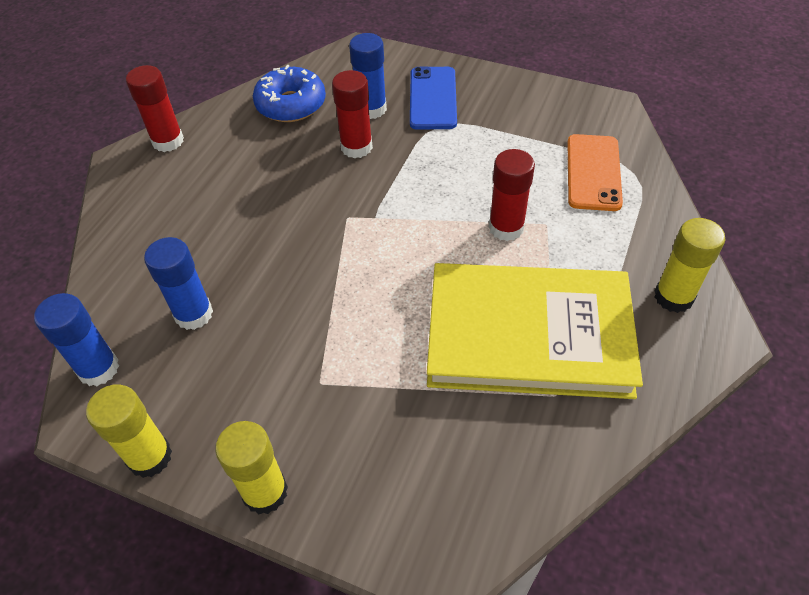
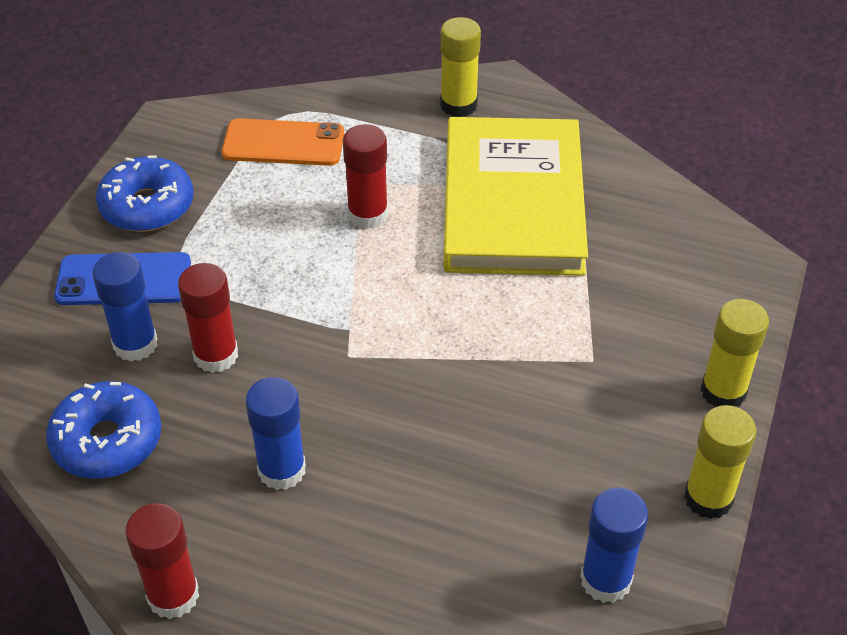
camera: 95 degrees left, 5 degrees down
(193, 314) = (513, 494): blue glue stick -> blue glue stick (282, 470)
(509, 103) = (147, 206): none -> blue donut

— What to do —
Report only a number, the count of lines in the listing that contain the word "blue".

— Answer to the problem —
2